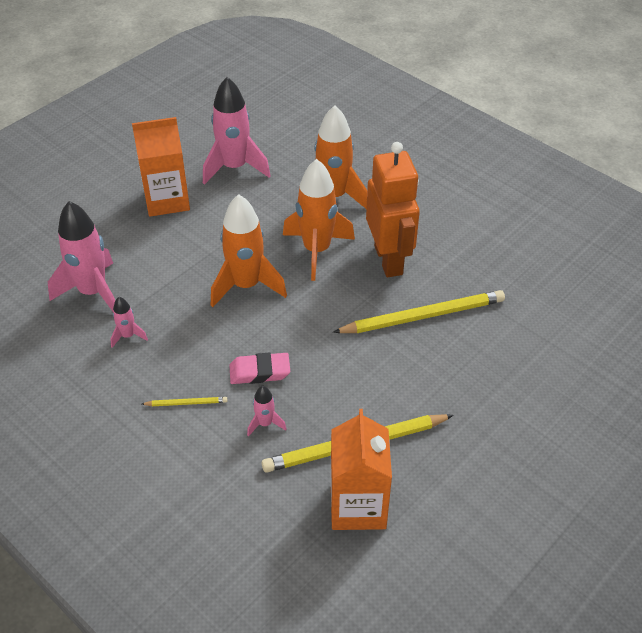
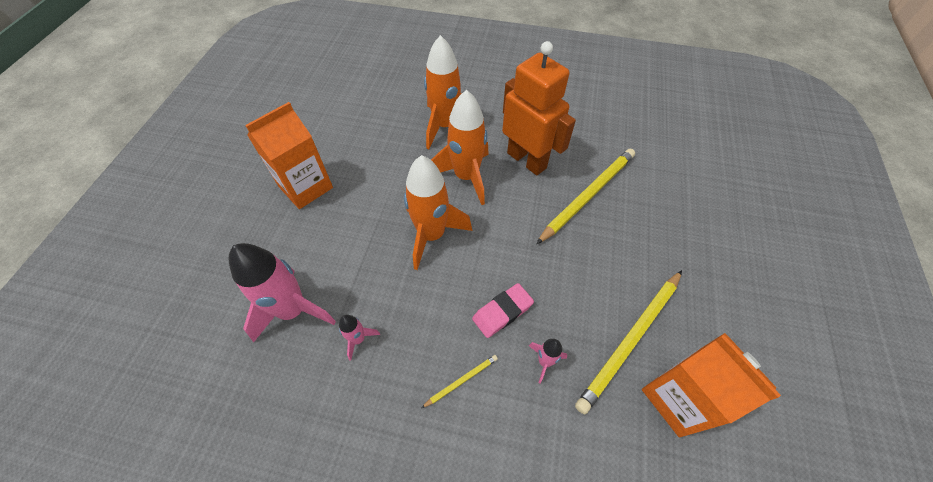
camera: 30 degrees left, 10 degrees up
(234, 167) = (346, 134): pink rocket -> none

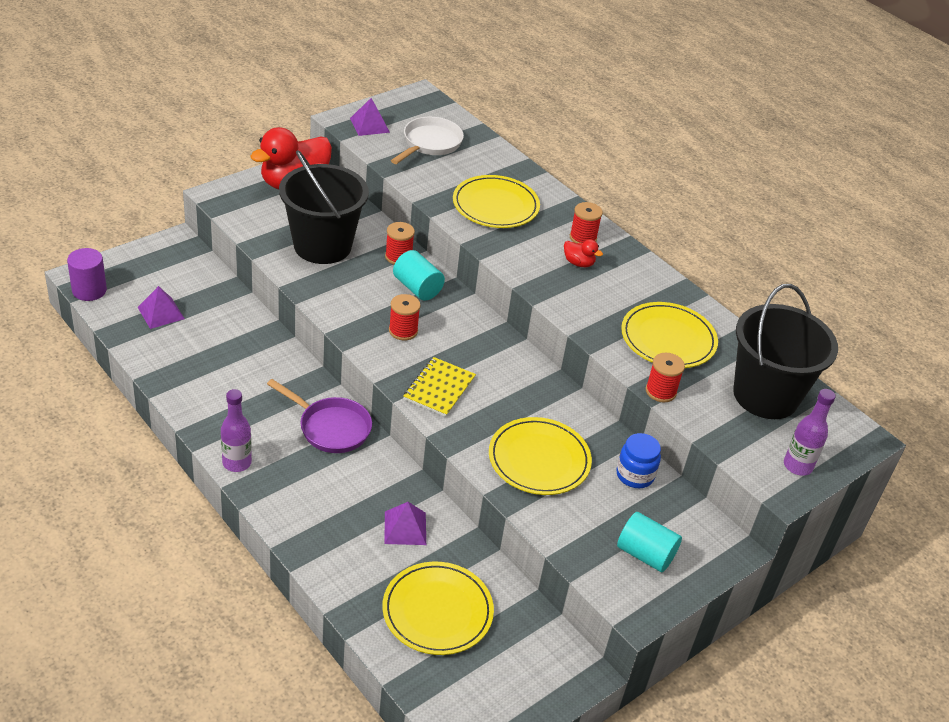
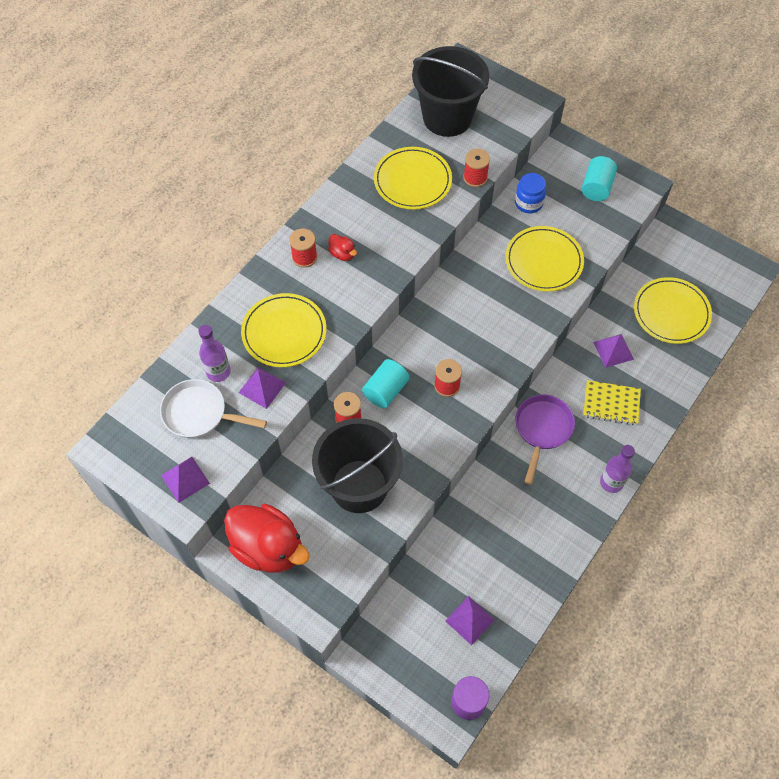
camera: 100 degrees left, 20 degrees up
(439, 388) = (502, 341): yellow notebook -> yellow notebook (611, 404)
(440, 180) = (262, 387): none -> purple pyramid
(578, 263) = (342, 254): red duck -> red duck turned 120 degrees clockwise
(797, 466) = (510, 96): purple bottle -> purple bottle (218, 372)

...

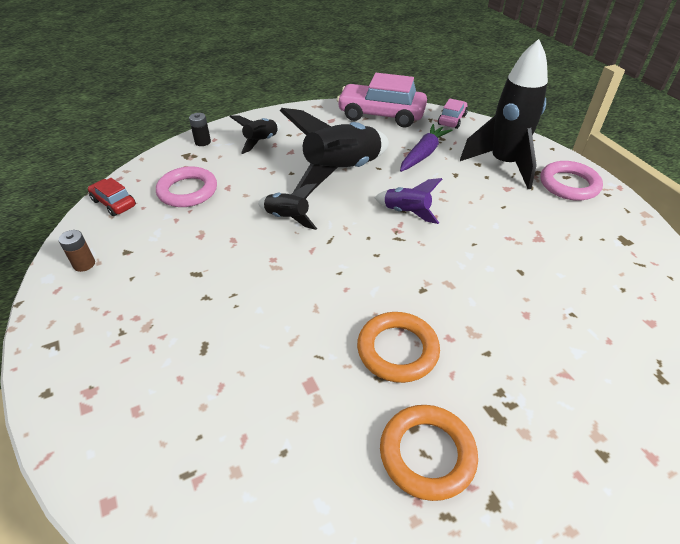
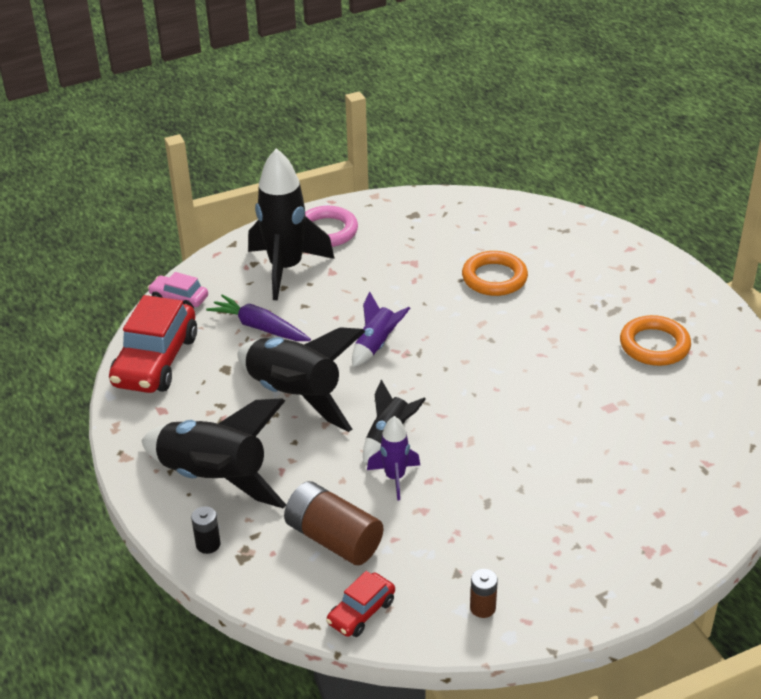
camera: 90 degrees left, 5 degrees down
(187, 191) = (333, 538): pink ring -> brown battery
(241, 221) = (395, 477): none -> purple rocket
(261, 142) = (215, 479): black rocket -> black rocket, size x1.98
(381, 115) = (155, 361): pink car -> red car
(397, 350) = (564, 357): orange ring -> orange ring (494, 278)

◆ AIM OF THE TASK
Go through the entries above, and wherever a line holds the word "left", copy that line.

◆ TASK RESULT
camera: 30 degrees left, 10 degrees up
camera: 100 degrees left, 20 degrees up
camera: 90 degrees left, 5 degrees down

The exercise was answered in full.